→ **What to work on**
Looking only at the lines below that contain "none", give the number of them and no other text.

→ **Listed entries**
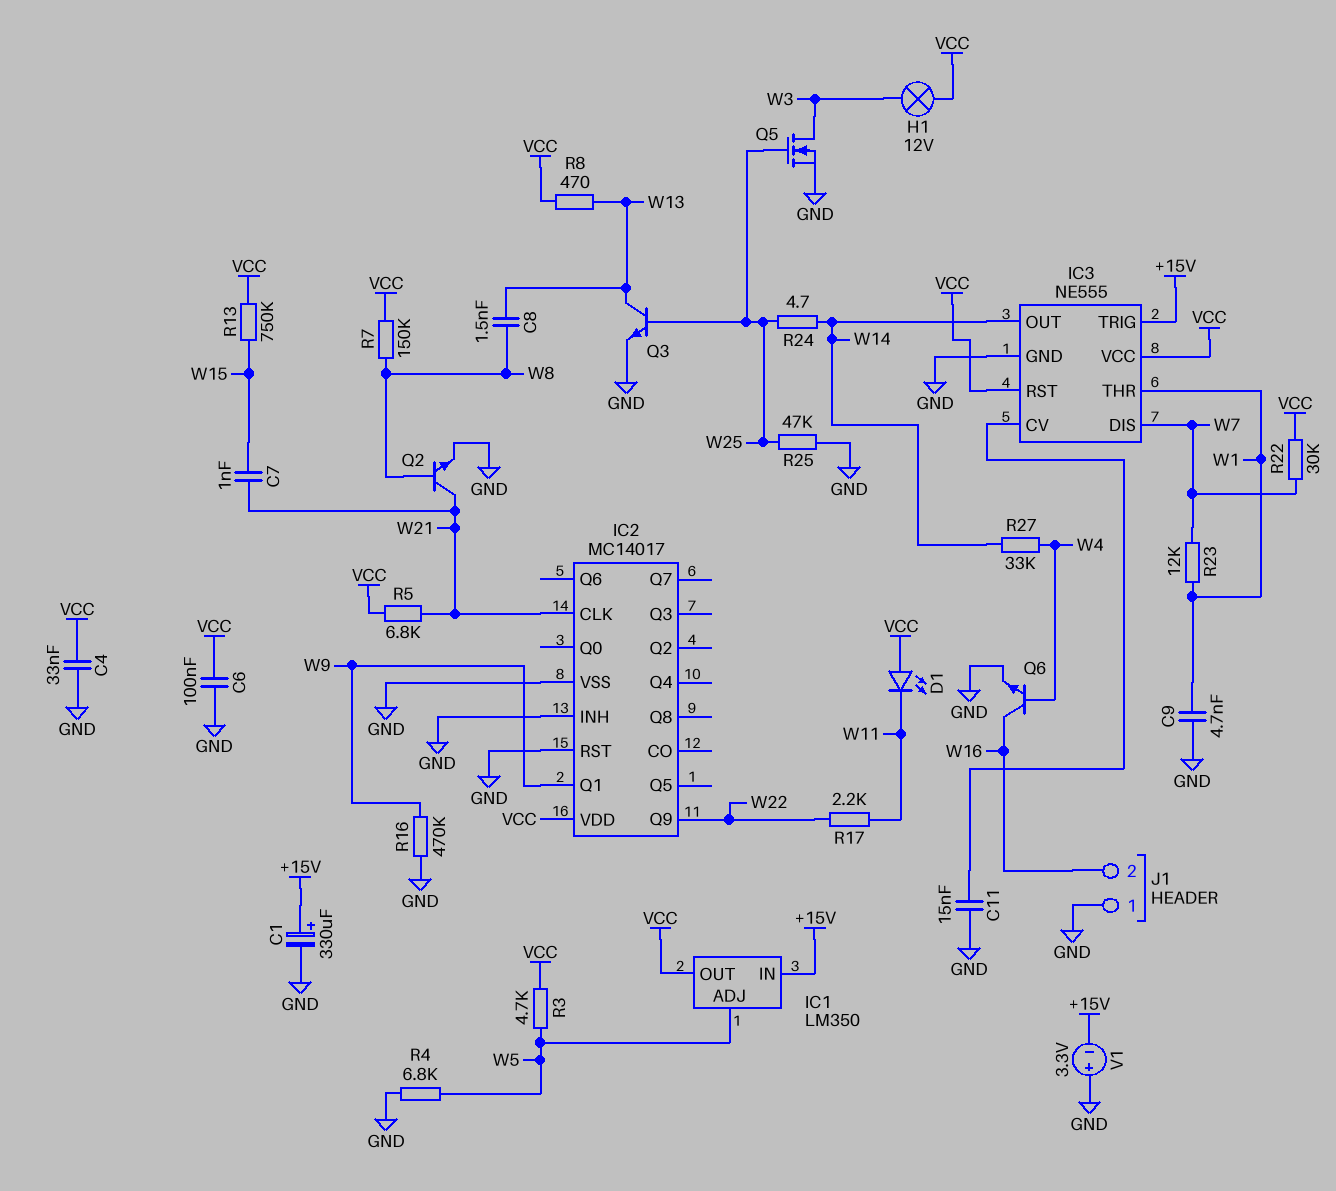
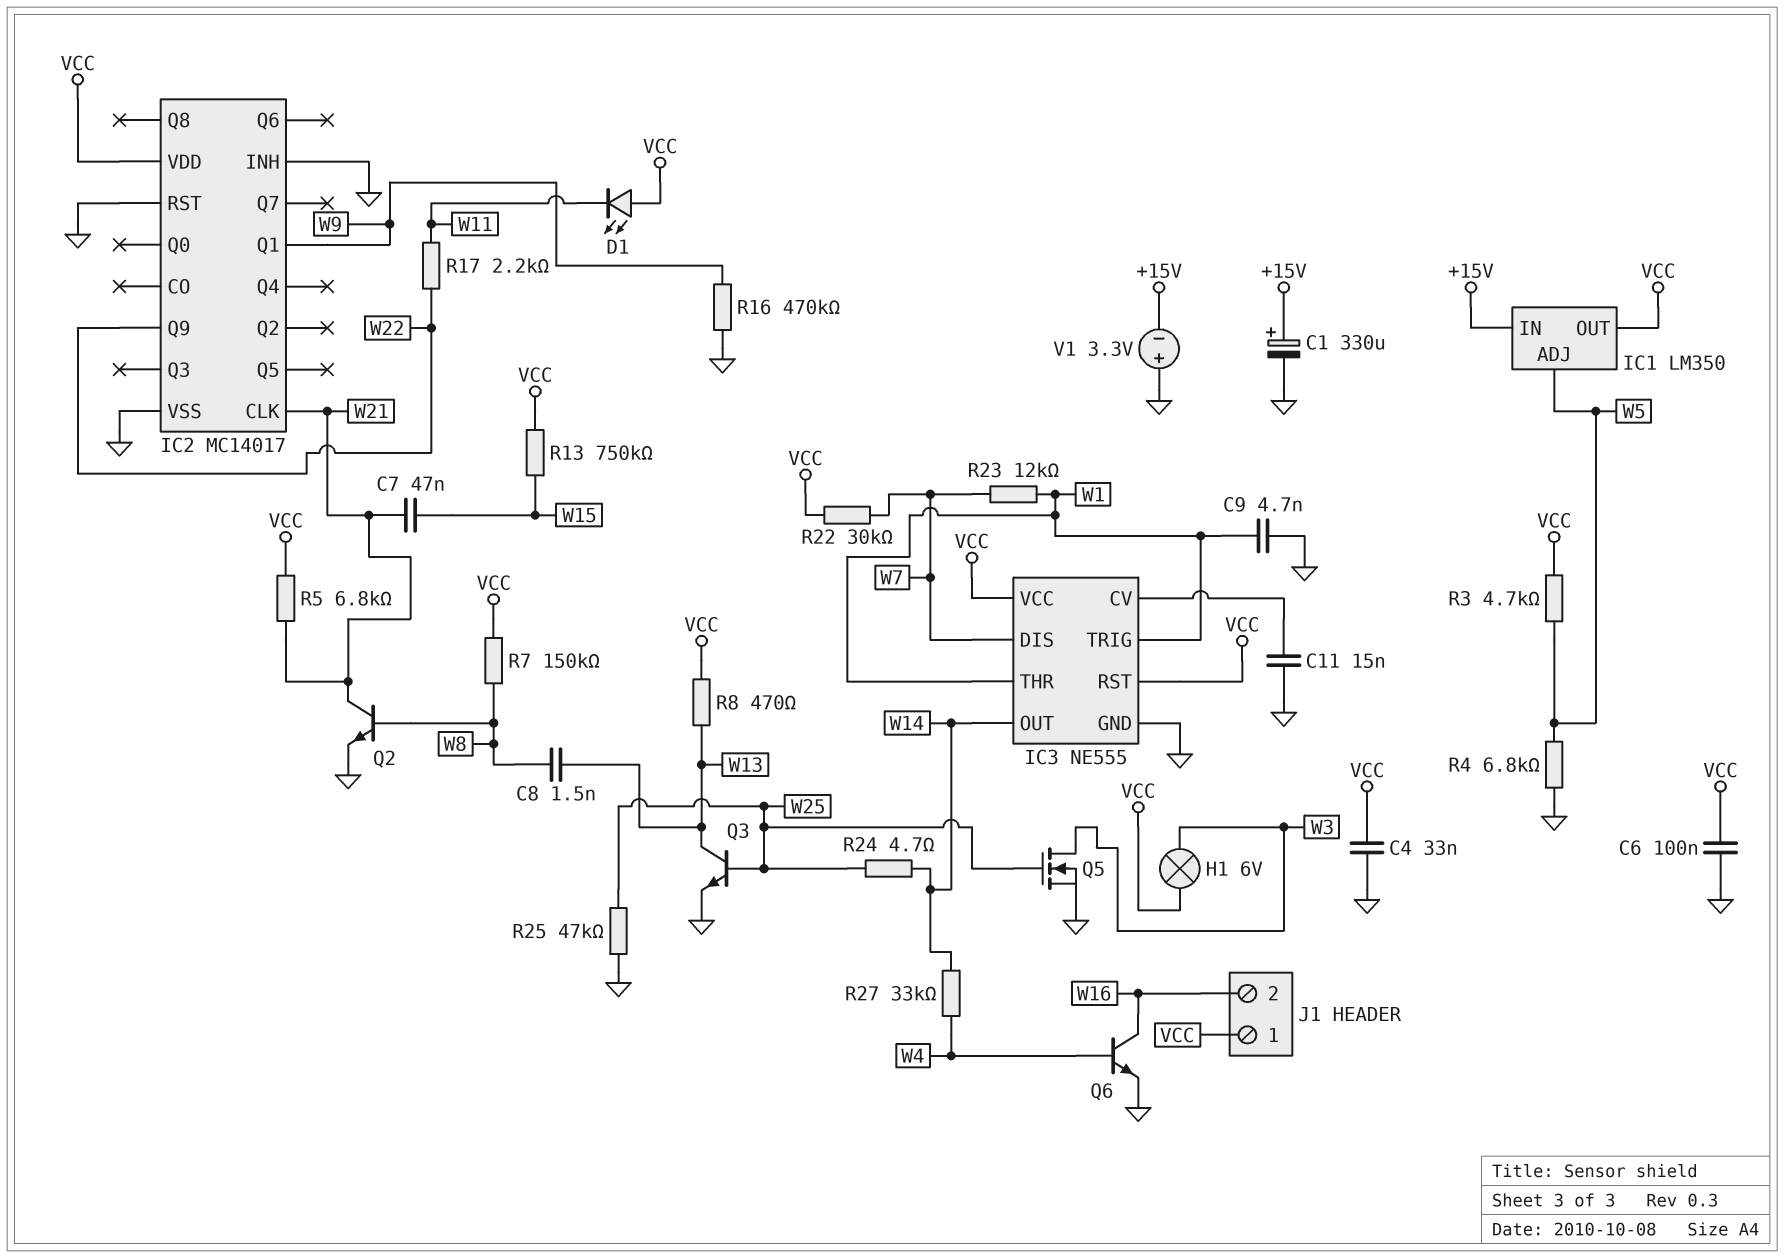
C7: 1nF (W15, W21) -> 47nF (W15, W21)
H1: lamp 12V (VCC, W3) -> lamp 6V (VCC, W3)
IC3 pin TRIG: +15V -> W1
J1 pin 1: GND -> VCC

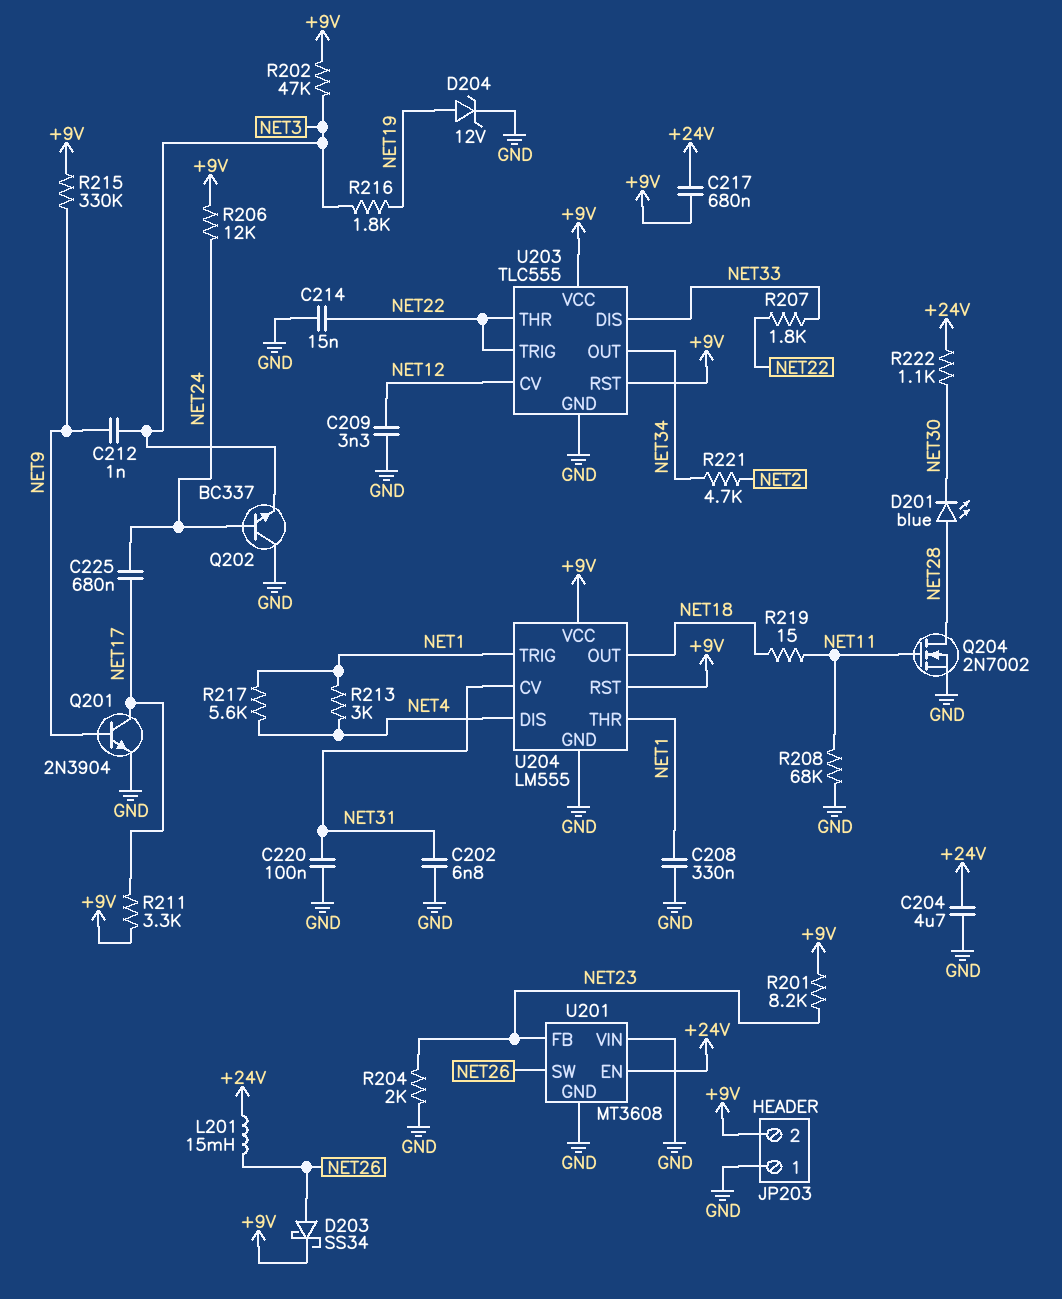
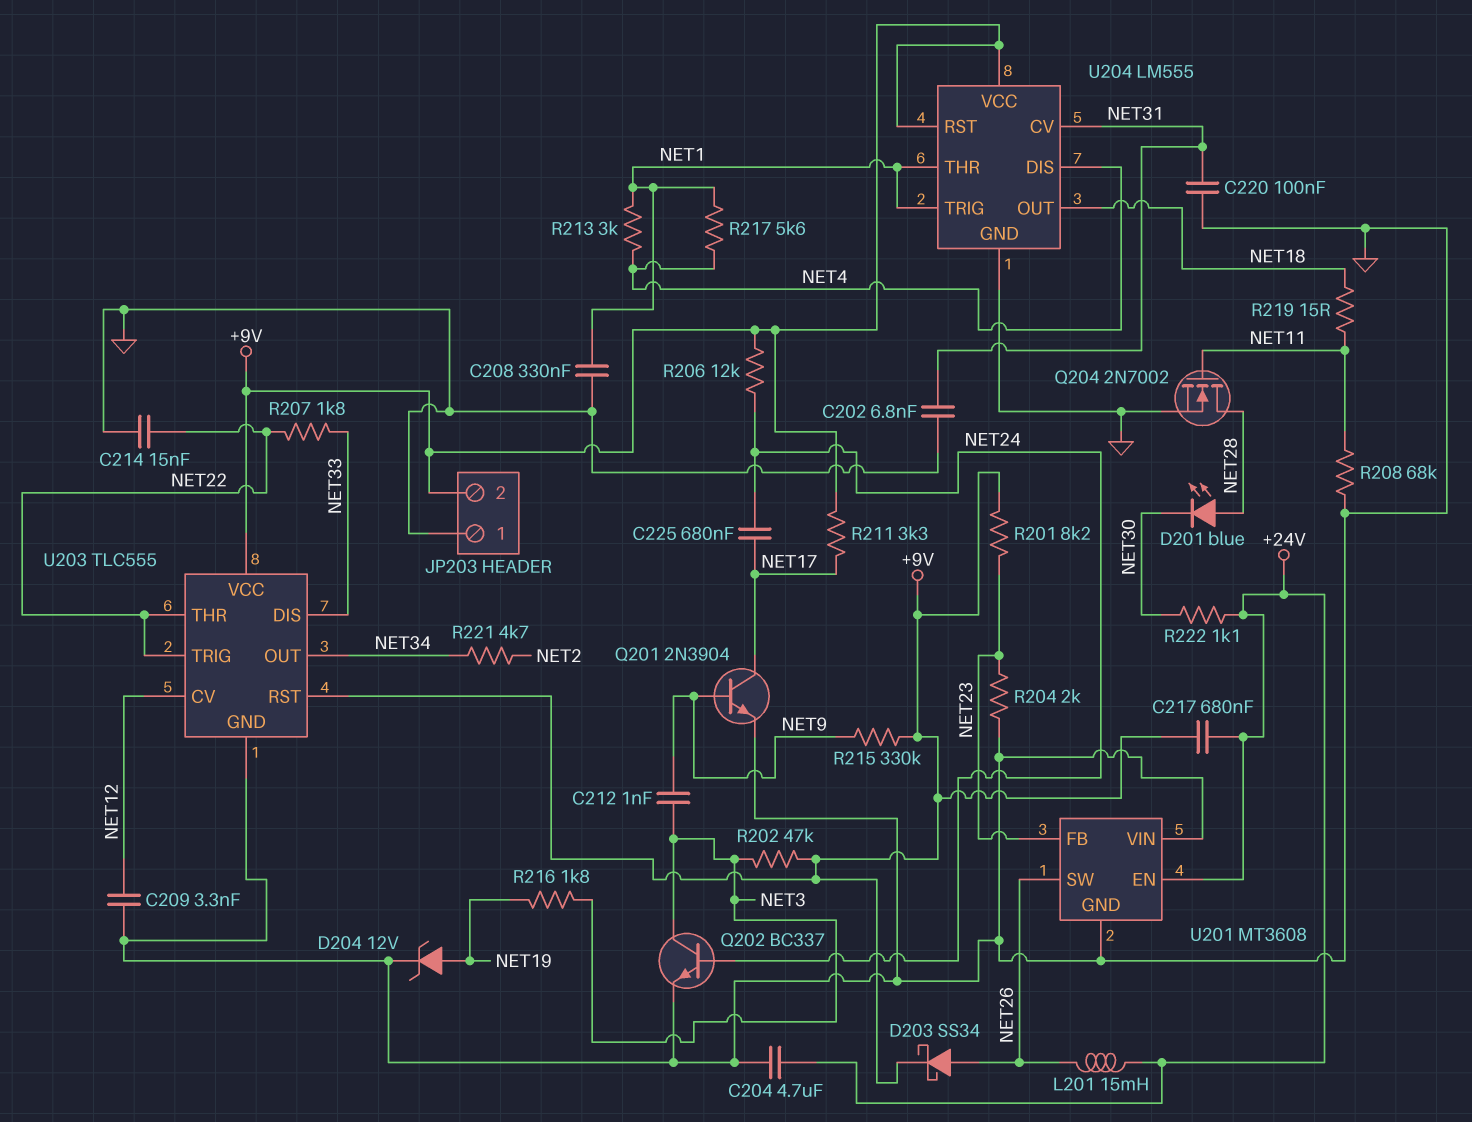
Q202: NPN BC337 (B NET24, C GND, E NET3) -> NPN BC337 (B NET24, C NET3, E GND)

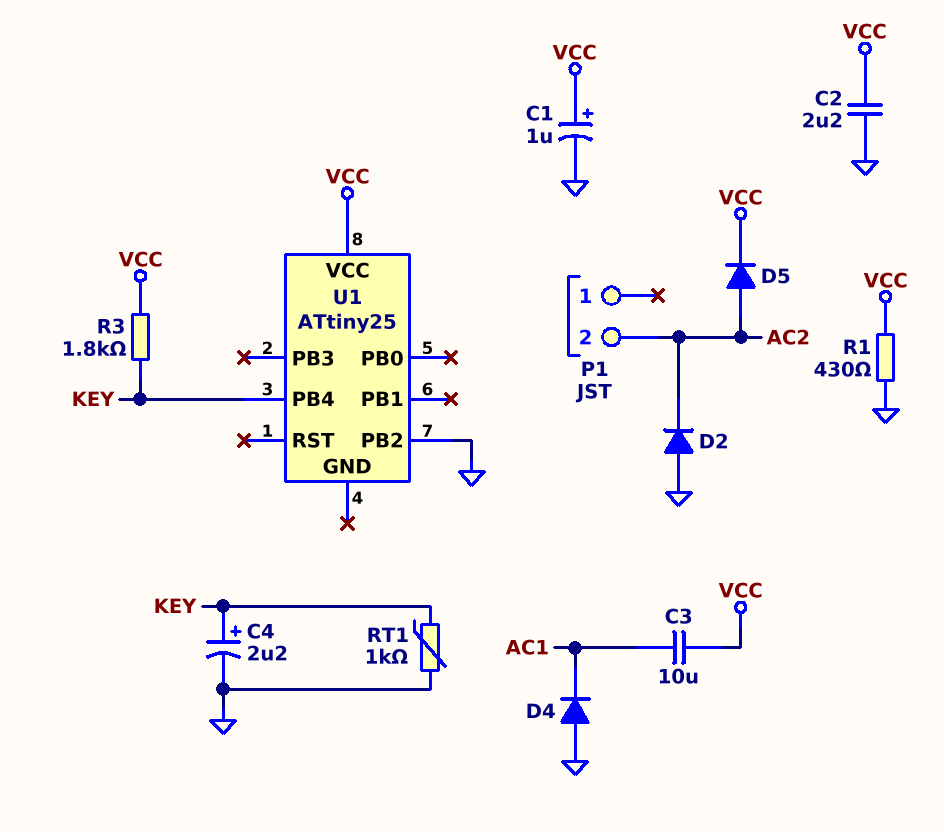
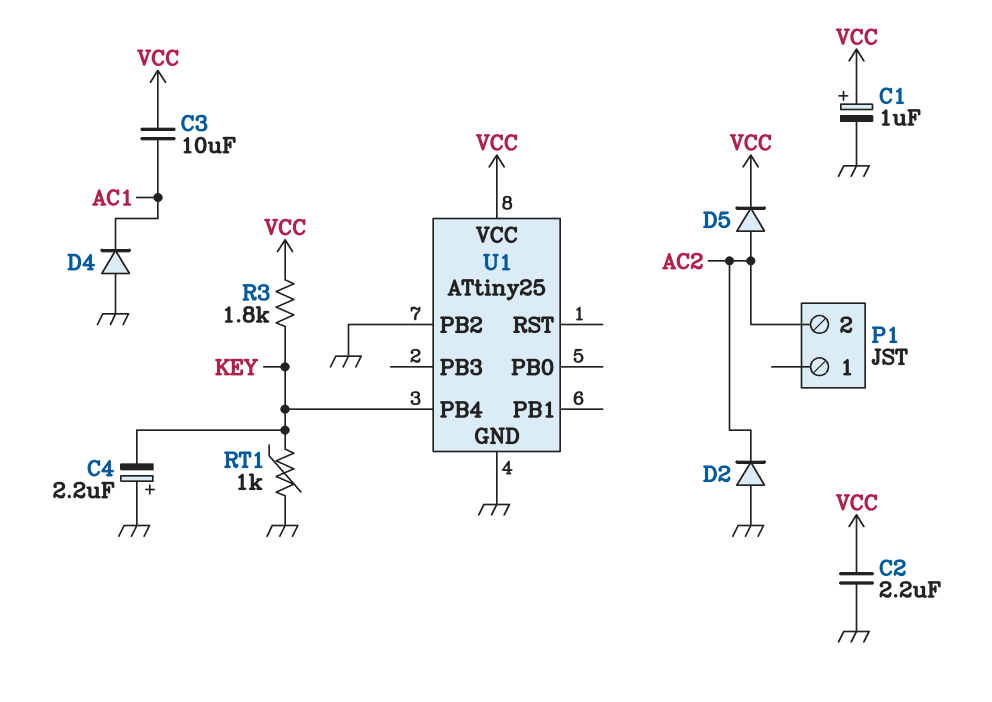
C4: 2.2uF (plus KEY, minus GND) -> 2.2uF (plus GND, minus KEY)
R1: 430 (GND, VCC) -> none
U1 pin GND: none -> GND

→ **Solution**
2